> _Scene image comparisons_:

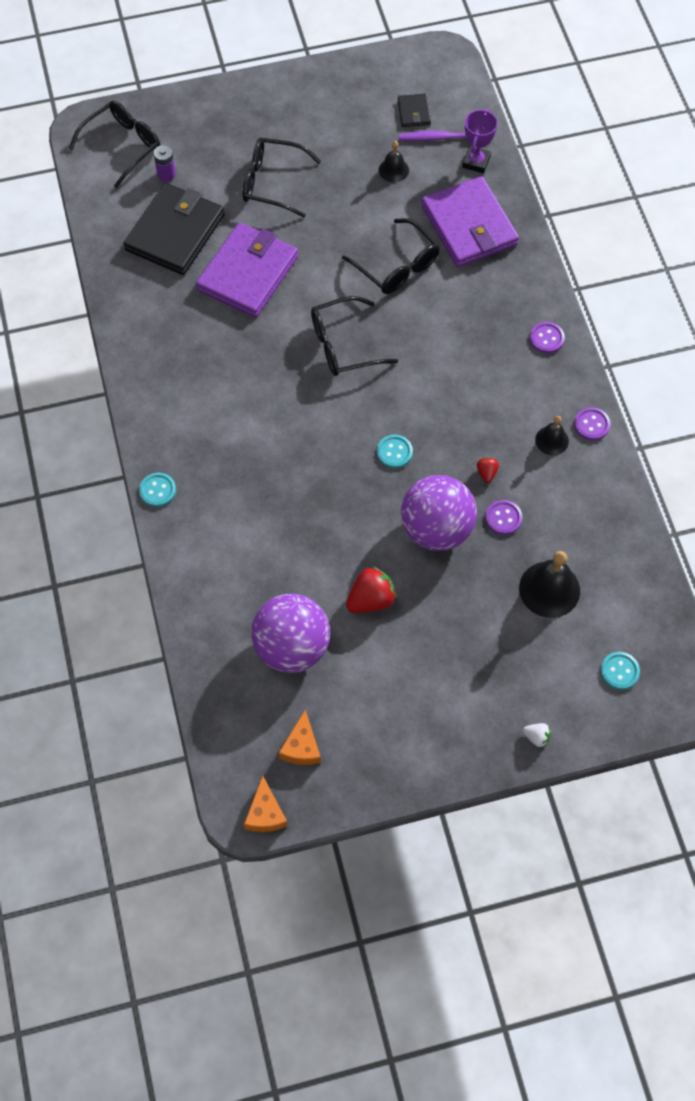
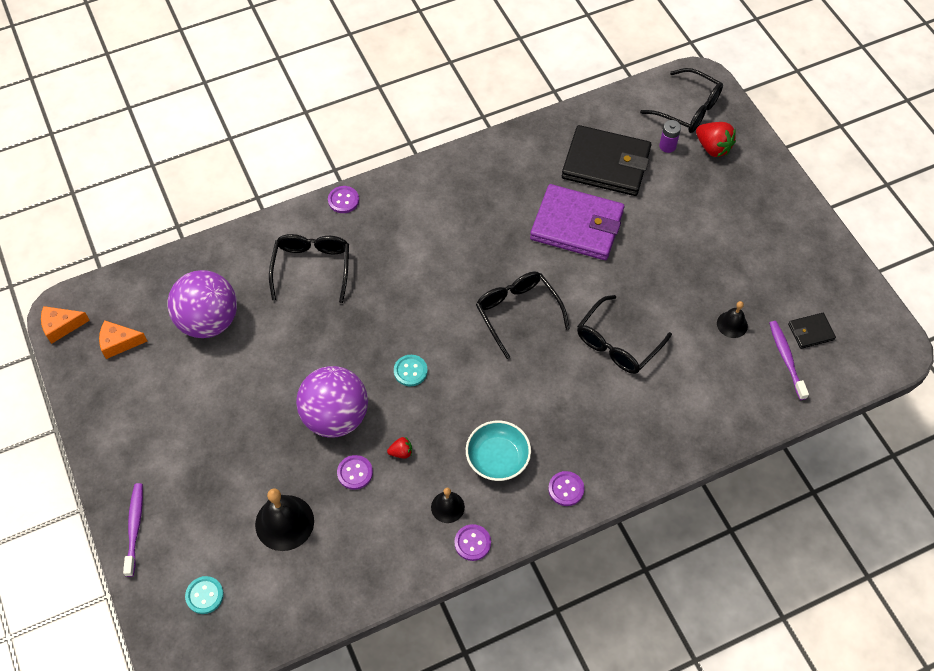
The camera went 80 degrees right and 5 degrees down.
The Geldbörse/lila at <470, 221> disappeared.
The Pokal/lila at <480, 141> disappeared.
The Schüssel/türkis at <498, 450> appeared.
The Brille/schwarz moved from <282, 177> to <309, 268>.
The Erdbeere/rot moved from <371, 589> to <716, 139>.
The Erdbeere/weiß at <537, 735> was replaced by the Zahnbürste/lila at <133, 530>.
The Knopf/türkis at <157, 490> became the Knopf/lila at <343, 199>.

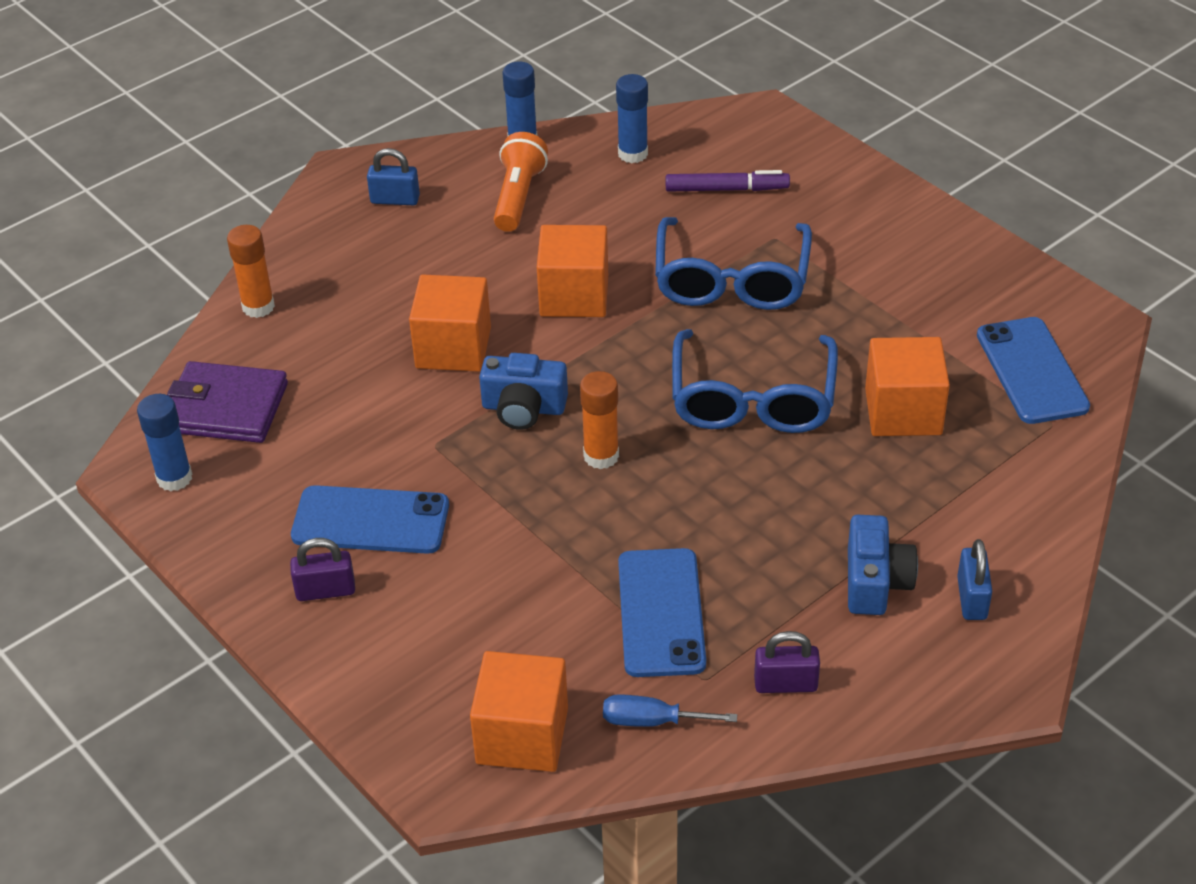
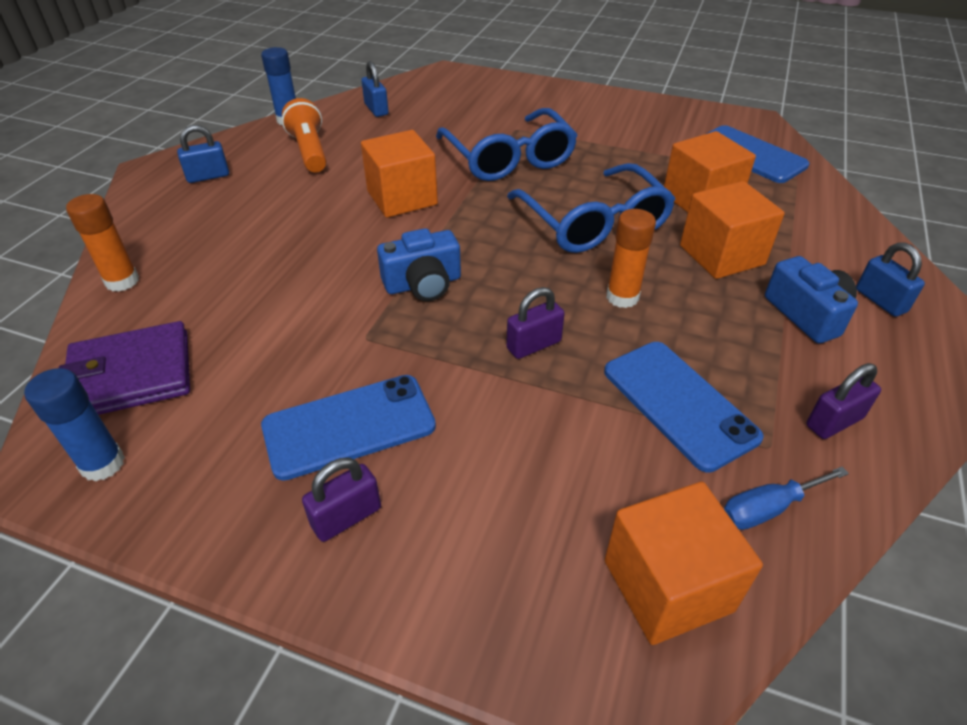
The camera went 30 degrees left and 0 degrees up.
The Filzstift/lila at <728, 181> disappeared.
The Vorhängeschloss/lila at <535, 323> appeared.
The Kubus/orange moved from <450, 323> to <732, 230>.
The Klebestift/orange moved from <599, 420> to <631, 258>.
The Klebestift/blau at <632, 118> was replaced by the Vorhängeschloss/blau at <375, 89>.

> _WHAT YOU HAVE TO DO_:
Full transcription without images: please go through the records and repeat them exactly.

> _SOLUTION_:
The camera went 80 degrees right and 5 degrees down.
The Geldbörse/lila at <470, 221> disappeared.
The Pokal/lila at <480, 141> disappeared.
The Schüssel/türkis at <498, 450> appeared.
The Brille/schwarz moved from <282, 177> to <309, 268>.
The Erdbeere/rot moved from <371, 589> to <716, 139>.
The Erdbeere/weiß at <537, 735> was replaced by the Zahnbürste/lila at <133, 530>.
The Knopf/türkis at <157, 490> became the Knopf/lila at <343, 199>.

The camera went 30 degrees left and 0 degrees up.
The Filzstift/lila at <728, 181> disappeared.
The Vorhängeschloss/lila at <535, 323> appeared.
The Kubus/orange moved from <450, 323> to <732, 230>.
The Klebestift/orange moved from <599, 420> to <631, 258>.
The Klebestift/blau at <632, 118> was replaced by the Vorhängeschloss/blau at <375, 89>.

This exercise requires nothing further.